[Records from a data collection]
******************************

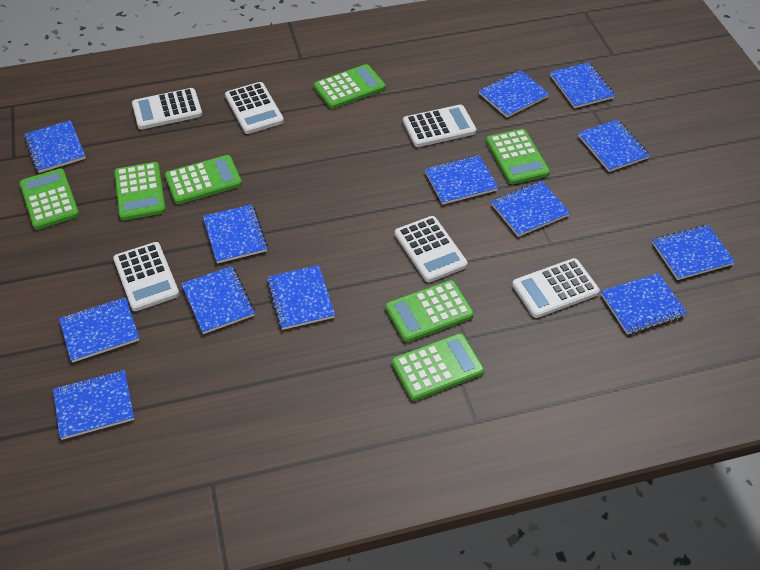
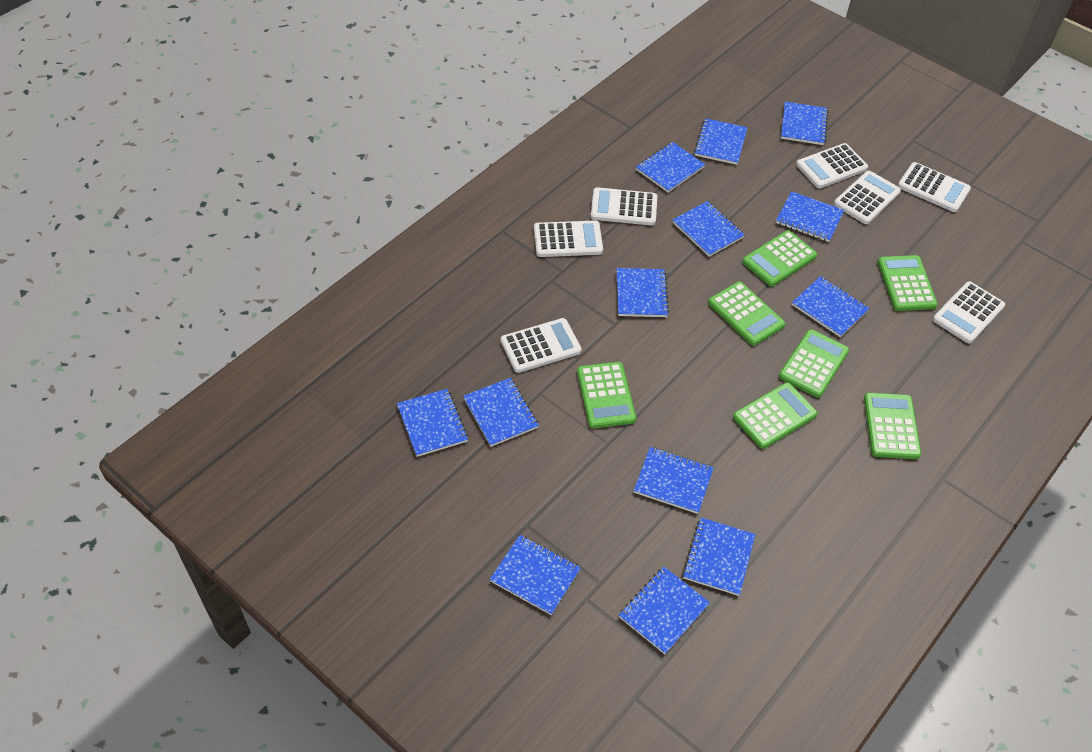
white calculator: 6 -> 7

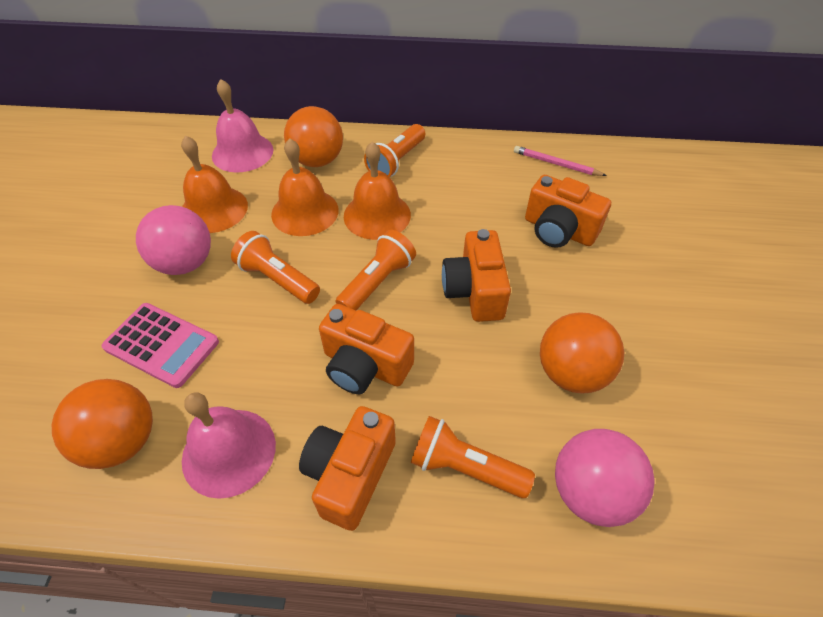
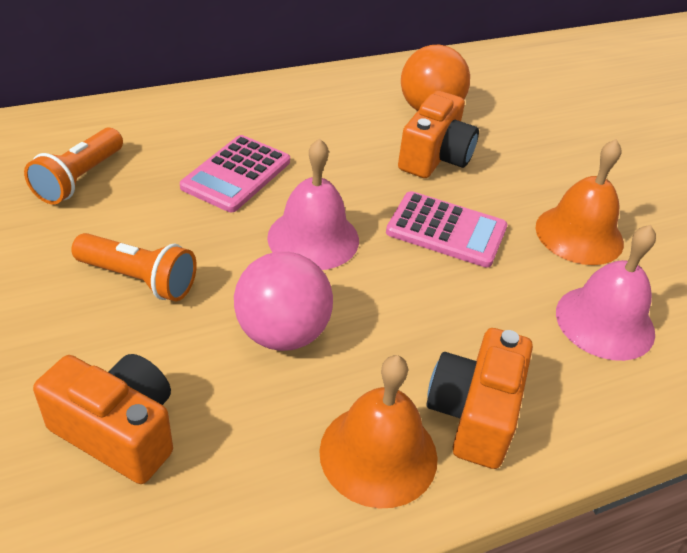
orange ball: 3 -> 1
orange bell: 3 -> 2
orange camera: 4 -> 3
orange flashlight: 4 -> 2
pink ball: 2 -> 1
pink calculator: 1 -> 2
pink pencil: 1 -> 0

******************************

• [WHAT YOU ARE ASKED TO DO]
Using the records above, copy each line that contains "pink".

• [RESULT OF THE EXERCISE]
pink ball: 2 -> 1
pink calculator: 1 -> 2
pink pencil: 1 -> 0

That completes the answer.